▸ Instructions to follow: Report each line from the data below that holds the word "ECHO".

'''

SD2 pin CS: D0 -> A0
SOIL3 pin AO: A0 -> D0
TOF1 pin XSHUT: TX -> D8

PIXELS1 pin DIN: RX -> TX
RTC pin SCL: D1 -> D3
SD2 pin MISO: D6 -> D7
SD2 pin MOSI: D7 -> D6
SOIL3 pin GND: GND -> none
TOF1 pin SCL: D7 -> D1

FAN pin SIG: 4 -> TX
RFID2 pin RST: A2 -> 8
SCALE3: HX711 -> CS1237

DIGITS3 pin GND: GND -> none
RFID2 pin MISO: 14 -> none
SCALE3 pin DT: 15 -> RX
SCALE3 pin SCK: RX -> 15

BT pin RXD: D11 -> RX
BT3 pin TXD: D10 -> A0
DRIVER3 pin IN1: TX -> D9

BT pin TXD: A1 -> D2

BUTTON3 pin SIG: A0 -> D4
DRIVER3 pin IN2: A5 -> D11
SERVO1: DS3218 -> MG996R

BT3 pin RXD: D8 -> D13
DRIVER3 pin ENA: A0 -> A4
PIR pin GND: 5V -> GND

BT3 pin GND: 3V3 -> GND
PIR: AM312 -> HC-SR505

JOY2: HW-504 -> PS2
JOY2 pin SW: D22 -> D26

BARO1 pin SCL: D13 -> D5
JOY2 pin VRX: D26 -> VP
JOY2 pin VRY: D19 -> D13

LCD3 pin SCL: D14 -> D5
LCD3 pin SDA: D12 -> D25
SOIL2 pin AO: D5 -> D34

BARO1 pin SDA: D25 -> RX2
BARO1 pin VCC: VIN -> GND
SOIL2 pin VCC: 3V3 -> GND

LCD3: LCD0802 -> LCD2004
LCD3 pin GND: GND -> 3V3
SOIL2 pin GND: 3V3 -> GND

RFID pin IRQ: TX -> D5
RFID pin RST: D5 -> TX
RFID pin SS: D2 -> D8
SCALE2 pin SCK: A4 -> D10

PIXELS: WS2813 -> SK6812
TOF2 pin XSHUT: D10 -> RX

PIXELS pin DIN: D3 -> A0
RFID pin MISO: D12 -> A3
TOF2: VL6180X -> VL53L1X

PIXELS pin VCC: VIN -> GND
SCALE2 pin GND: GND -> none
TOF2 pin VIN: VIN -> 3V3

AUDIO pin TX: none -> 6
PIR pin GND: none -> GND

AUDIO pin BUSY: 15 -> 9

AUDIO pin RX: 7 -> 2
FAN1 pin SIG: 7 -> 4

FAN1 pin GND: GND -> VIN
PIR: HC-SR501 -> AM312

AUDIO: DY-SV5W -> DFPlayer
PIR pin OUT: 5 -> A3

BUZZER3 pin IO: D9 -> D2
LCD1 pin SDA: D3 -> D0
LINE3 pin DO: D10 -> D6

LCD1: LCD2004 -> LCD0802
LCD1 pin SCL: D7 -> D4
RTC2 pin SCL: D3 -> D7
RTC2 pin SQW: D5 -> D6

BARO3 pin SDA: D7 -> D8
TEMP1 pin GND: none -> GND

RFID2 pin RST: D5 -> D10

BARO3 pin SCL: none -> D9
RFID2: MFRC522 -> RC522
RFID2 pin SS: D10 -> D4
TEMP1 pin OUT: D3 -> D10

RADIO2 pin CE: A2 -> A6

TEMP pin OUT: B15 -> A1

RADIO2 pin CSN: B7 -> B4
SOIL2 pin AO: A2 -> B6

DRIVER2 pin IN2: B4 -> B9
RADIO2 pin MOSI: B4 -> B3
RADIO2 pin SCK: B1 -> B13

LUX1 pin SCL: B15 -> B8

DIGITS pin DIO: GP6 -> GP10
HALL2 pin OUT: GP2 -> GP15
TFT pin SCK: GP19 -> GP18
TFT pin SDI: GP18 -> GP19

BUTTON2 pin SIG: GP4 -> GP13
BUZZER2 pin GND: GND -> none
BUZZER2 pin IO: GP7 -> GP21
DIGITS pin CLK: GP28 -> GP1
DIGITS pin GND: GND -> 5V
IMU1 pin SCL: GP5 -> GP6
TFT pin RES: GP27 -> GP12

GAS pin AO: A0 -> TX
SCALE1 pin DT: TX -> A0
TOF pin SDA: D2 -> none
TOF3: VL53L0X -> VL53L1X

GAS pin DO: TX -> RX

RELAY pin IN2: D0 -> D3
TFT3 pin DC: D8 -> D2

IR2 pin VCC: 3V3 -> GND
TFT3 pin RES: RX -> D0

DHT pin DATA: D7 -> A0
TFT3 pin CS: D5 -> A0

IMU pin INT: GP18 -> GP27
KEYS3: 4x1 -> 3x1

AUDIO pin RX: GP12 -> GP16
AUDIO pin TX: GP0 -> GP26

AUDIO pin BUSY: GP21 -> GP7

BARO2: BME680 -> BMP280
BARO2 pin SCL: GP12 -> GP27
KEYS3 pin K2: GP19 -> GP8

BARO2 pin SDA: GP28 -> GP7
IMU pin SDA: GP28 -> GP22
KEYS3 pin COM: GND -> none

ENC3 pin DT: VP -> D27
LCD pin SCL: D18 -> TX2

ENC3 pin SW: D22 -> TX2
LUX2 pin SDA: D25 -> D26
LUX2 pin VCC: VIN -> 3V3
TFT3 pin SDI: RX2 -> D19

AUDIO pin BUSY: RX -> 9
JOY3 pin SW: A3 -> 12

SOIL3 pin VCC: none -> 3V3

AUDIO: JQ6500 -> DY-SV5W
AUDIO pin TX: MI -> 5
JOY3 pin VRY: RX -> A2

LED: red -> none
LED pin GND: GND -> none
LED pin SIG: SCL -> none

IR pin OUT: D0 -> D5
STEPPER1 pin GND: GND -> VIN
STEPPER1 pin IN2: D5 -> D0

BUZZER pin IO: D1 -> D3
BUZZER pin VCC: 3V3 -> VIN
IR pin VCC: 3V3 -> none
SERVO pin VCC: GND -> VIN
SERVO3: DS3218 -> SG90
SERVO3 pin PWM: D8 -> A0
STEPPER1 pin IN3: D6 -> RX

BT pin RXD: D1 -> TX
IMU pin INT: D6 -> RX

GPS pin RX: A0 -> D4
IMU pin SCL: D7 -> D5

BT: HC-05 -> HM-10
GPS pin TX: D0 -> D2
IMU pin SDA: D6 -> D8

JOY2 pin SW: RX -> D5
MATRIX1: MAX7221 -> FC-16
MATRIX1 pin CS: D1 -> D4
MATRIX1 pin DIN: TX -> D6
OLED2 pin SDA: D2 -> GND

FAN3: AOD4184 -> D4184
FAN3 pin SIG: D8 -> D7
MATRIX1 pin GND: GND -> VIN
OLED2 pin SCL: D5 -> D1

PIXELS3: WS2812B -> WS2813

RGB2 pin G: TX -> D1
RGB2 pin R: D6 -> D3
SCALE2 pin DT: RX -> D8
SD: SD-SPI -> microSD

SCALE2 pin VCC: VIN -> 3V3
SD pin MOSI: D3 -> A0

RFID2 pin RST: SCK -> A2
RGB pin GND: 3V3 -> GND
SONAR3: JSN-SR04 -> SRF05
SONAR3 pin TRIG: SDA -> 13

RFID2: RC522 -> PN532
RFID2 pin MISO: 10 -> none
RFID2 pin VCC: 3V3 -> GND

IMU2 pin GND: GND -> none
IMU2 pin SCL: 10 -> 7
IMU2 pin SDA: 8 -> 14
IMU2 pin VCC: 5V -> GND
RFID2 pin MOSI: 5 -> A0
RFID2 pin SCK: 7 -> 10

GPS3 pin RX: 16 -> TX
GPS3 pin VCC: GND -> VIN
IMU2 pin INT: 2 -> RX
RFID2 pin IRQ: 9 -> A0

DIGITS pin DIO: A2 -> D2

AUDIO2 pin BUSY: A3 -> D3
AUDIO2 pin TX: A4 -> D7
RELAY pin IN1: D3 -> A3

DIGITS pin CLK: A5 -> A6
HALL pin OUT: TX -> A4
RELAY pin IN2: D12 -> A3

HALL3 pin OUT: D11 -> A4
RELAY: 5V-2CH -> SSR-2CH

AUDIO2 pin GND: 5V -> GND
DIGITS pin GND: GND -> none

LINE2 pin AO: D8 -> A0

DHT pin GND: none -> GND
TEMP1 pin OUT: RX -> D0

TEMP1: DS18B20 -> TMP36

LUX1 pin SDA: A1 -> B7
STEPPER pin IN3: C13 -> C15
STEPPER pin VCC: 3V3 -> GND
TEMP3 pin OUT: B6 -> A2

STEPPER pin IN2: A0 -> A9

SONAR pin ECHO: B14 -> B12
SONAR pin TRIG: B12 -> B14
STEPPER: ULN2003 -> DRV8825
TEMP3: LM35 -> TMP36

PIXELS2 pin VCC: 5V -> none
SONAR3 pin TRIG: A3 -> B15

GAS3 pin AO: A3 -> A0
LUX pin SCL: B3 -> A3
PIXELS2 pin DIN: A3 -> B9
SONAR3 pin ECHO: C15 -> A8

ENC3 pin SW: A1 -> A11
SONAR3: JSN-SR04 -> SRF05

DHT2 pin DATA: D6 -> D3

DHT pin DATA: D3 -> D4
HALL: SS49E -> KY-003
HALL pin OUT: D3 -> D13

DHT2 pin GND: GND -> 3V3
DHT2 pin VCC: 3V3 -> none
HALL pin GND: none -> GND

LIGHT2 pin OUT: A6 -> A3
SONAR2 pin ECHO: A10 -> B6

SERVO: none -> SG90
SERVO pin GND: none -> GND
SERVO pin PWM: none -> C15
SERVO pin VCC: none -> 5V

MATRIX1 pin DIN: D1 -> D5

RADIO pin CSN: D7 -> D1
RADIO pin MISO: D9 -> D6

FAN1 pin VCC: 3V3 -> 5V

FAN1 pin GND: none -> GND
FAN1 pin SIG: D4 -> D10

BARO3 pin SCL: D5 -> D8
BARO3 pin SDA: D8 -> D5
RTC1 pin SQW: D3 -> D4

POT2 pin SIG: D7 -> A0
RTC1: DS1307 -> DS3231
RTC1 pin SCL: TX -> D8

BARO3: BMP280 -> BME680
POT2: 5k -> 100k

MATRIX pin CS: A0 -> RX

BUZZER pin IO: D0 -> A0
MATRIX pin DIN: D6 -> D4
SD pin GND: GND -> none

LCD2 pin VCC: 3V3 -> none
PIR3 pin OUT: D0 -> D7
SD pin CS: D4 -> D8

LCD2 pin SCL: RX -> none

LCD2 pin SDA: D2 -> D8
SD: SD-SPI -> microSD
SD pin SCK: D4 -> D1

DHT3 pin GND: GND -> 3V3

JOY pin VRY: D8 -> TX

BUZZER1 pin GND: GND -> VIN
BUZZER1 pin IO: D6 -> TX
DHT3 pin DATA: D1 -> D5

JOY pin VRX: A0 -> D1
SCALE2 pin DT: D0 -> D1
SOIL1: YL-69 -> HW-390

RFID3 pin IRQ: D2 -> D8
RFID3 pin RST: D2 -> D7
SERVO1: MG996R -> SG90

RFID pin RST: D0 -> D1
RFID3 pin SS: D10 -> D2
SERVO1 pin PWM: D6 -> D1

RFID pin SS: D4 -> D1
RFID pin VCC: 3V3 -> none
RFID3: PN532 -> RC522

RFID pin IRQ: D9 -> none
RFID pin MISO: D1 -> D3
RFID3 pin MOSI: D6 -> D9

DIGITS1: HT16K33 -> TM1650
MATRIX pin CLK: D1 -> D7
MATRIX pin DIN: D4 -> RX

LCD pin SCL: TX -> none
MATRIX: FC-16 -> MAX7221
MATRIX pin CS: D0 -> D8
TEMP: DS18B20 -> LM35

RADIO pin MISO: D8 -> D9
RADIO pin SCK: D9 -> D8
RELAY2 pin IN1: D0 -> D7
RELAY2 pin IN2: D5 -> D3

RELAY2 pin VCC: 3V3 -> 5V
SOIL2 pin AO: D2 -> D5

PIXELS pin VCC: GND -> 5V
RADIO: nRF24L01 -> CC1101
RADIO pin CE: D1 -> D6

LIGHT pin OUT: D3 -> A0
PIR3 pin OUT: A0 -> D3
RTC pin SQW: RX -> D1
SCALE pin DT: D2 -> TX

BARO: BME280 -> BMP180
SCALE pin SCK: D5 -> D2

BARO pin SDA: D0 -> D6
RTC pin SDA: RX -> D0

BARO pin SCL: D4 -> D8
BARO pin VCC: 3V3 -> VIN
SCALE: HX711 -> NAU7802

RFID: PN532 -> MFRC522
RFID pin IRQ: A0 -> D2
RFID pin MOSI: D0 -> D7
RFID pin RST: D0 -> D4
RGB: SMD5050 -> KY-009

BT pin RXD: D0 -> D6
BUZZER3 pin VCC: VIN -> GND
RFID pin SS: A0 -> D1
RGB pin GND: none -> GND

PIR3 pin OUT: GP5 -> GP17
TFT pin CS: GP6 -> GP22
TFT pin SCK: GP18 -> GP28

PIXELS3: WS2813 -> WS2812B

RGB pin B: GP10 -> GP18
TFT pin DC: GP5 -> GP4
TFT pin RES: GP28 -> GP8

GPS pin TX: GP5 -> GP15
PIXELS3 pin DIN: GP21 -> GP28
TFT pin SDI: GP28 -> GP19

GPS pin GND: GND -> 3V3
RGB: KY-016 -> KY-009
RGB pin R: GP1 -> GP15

'''

▸ Answer to the exercise:
SONAR pin ECHO: B14 -> B12
SONAR3 pin ECHO: C15 -> A8
SONAR2 pin ECHO: A10 -> B6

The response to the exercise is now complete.